**Data for review:**
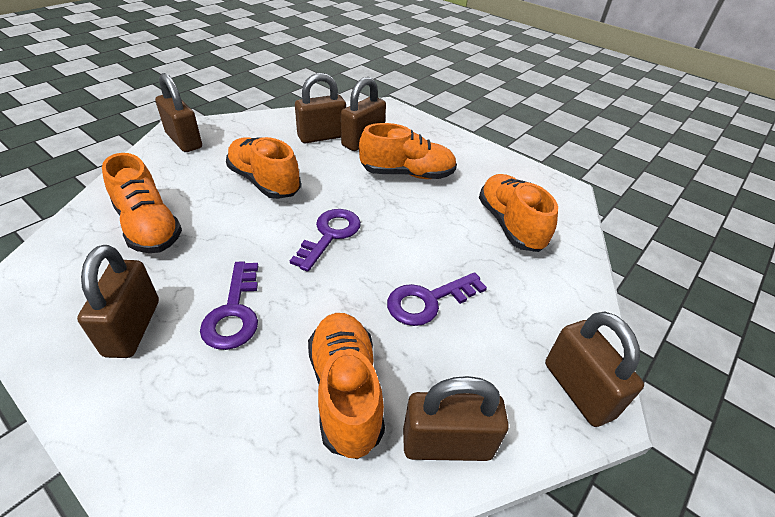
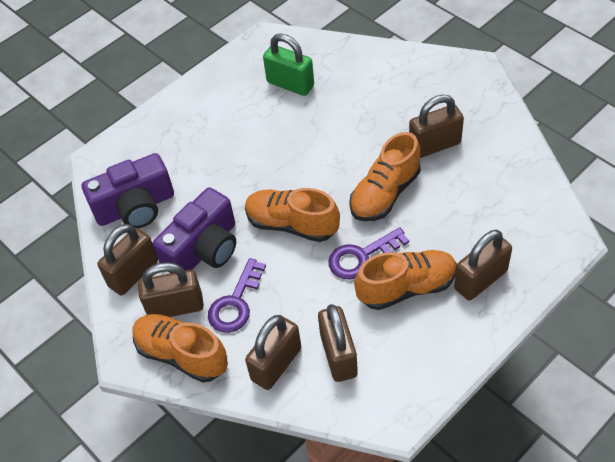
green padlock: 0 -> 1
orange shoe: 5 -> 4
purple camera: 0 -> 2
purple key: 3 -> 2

==

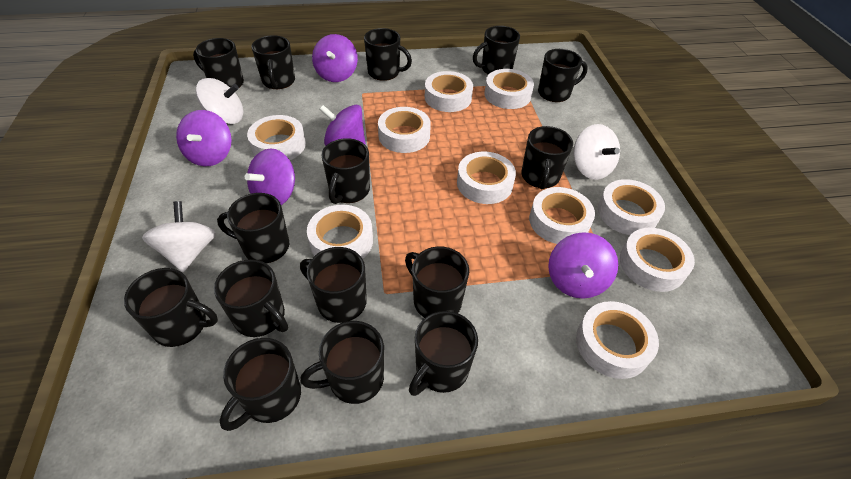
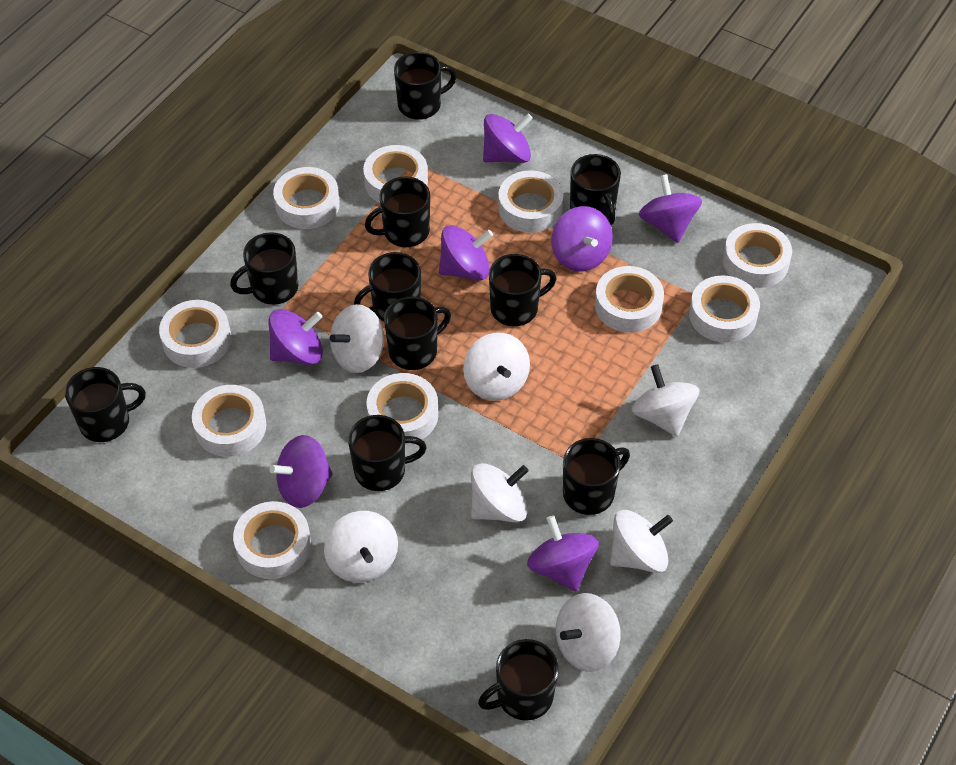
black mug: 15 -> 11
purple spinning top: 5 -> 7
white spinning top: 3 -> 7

**Exercise requirements:** Keep both end lines and retype everything in the records above from the line containing "black mug: 15 -> 11" through the line containing "white spinning top: 3 -> 7", exactly, with nothing else.

**Solution for this task:**
black mug: 15 -> 11
purple spinning top: 5 -> 7
white spinning top: 3 -> 7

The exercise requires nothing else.